━━━ DATA SHOWN ━━━

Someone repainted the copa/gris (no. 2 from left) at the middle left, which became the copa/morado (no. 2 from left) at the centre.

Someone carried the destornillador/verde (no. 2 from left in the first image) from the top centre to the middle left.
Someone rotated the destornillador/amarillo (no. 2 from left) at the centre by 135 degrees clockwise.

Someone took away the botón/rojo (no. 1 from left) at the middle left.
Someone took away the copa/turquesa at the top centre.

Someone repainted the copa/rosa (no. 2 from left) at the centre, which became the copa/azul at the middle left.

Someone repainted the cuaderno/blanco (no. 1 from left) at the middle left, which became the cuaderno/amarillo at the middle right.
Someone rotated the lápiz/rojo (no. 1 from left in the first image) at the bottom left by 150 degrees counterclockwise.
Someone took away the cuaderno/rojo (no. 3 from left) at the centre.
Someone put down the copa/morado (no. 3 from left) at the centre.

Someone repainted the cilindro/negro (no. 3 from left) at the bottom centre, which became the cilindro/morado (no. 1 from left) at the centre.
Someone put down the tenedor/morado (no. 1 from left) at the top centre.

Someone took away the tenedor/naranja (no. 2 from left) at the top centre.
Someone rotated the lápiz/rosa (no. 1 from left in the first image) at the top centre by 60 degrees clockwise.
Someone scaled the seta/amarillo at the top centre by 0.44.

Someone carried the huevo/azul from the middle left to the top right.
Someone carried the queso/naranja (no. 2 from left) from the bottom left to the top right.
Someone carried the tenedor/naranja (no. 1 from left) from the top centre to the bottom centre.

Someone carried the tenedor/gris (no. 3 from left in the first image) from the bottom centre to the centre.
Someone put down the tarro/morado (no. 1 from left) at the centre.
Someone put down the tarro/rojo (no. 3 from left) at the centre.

━━━

■ THE TASK
Copy the material above, line for line.

■ OUTPUT FOR THIS TASK
Someone repainted the copa/gris (no. 2 from left) at the middle left, which became the copa/morado (no. 2 from left) at the centre.

Someone carried the destornillador/verde (no. 2 from left in the first image) from the top centre to the middle left.
Someone rotated the destornillador/amarillo (no. 2 from left) at the centre by 135 degrees clockwise.

Someone took away the botón/rojo (no. 1 from left) at the middle left.
Someone took away the copa/turquesa at the top centre.

Someone repainted the copa/rosa (no. 2 from left) at the centre, which became the copa/azul at the middle left.

Someone repainted the cuaderno/blanco (no. 1 from left) at the middle left, which became the cuaderno/amarillo at the middle right.
Someone rotated the lápiz/rojo (no. 1 from left in the first image) at the bottom left by 150 degrees counterclockwise.
Someone took away the cuaderno/rojo (no. 3 from left) at the centre.
Someone put down the copa/morado (no. 3 from left) at the centre.

Someone repainted the cilindro/negro (no. 3 from left) at the bottom centre, which became the cilindro/morado (no. 1 from left) at the centre.
Someone put down the tenedor/morado (no. 1 from left) at the top centre.

Someone took away the tenedor/naranja (no. 2 from left) at the top centre.
Someone rotated the lápiz/rosa (no. 1 from left in the first image) at the top centre by 60 degrees clockwise.
Someone scaled the seta/amarillo at the top centre by 0.44.

Someone carried the huevo/azul from the middle left to the top right.
Someone carried the queso/naranja (no. 2 from left) from the bottom left to the top right.
Someone carried the tenedor/naranja (no. 1 from left) from the top centre to the bottom centre.

Someone carried the tenedor/gris (no. 3 from left in the first image) from the bottom centre to the centre.
Someone put down the tarro/morado (no. 1 from left) at the centre.
Someone put down the tarro/rojo (no. 3 from left) at the centre.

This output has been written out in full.